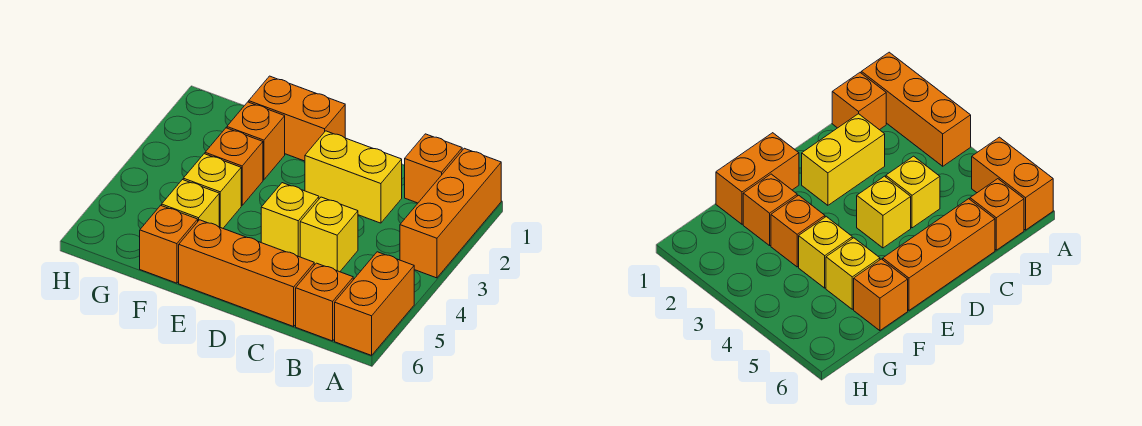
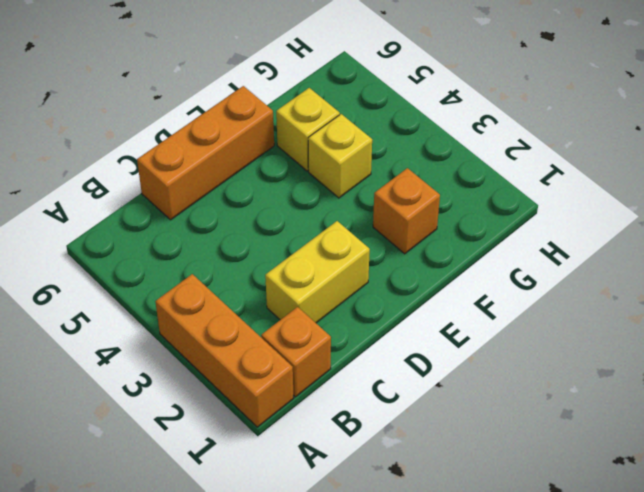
none -> orange brick A5:A6 level 1
none -> orange brick B6 level 1
none -> yellow brick C4 level 1

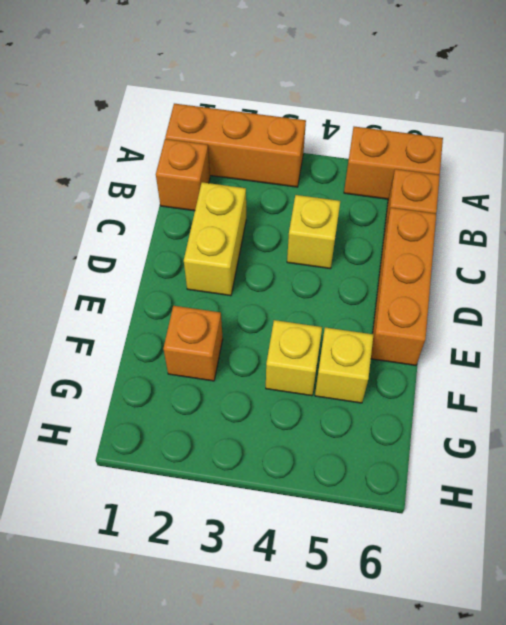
none -> yellow brick D4 level 1
none -> orange brick E1:F1 level 1
none -> orange brick F3 level 1

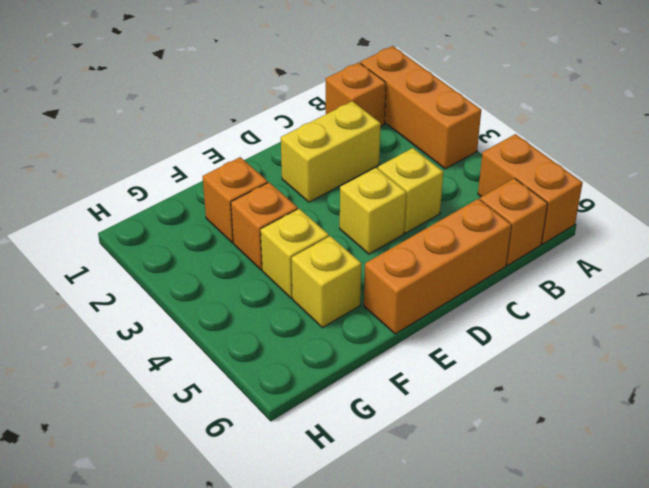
none -> orange brick E1:F1 level 1
none -> orange brick F6 level 1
● ● ●
• _Assignment_
Repeat all the records above exactly, leaving out any pictures.

• _Solution_
none -> orange brick A5:A6 level 1
none -> orange brick B6 level 1
none -> yellow brick C4 level 1

none -> yellow brick D4 level 1
none -> orange brick E1:F1 level 1
none -> orange brick F3 level 1

none -> orange brick E1:F1 level 1
none -> orange brick F6 level 1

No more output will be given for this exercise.